Before-and-after object lists:
=== Begin Enclosure ===

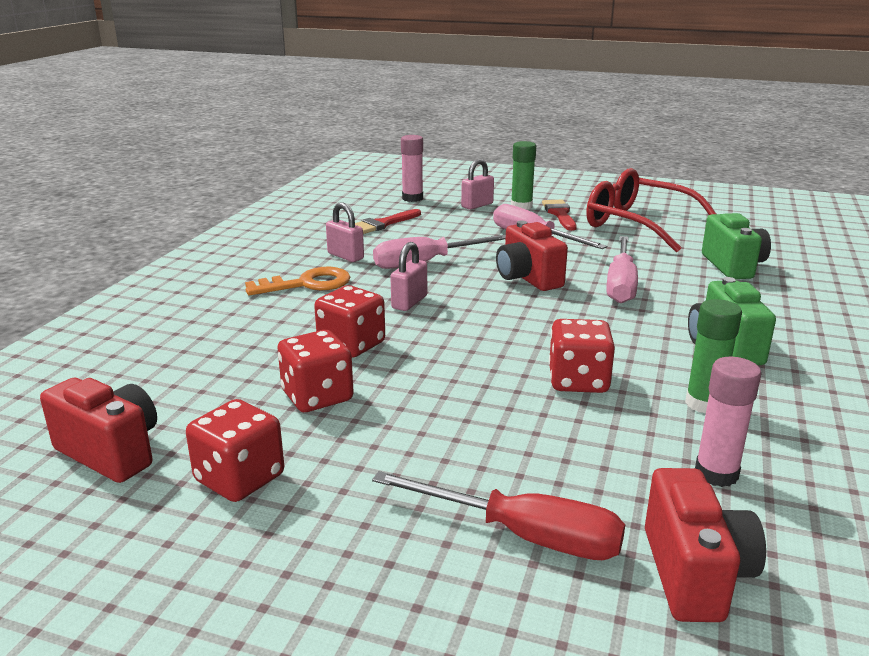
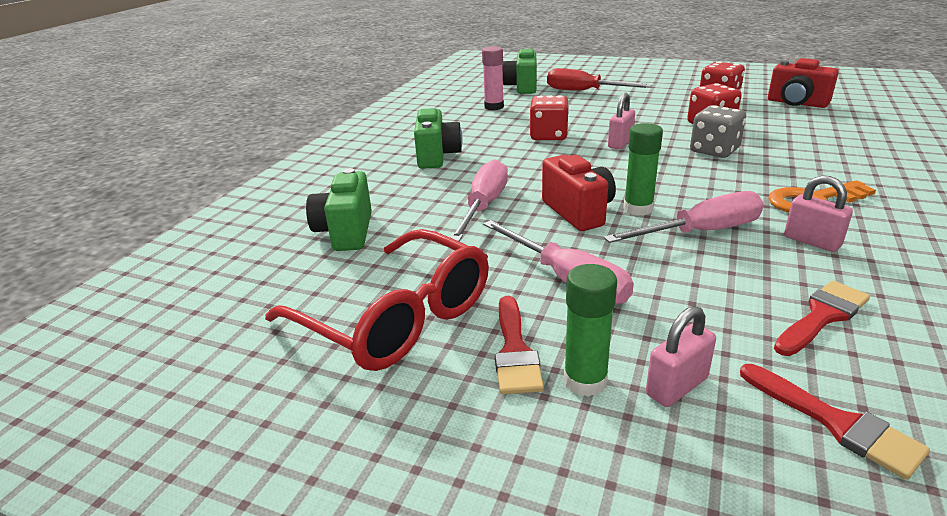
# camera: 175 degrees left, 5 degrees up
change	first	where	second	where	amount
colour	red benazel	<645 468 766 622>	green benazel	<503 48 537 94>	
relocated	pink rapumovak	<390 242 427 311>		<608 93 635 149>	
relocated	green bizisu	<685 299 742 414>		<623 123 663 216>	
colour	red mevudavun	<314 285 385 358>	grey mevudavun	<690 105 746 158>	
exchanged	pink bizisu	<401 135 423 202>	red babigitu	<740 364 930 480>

=== End Enclosure ===

Print every record above exactly as written, leaving out the pictures.

# camera: 175 degrees left, 5 degrees up
change	first	where	second	where	amount
colour	red benazel	<645 468 766 622>	green benazel	<503 48 537 94>	
relocated	pink rapumovak	<390 242 427 311>		<608 93 635 149>	
relocated	green bizisu	<685 299 742 414>		<623 123 663 216>	
colour	red mevudavun	<314 285 385 358>	grey mevudavun	<690 105 746 158>	
exchanged	pink bizisu	<401 135 423 202>	red babigitu	<740 364 930 480>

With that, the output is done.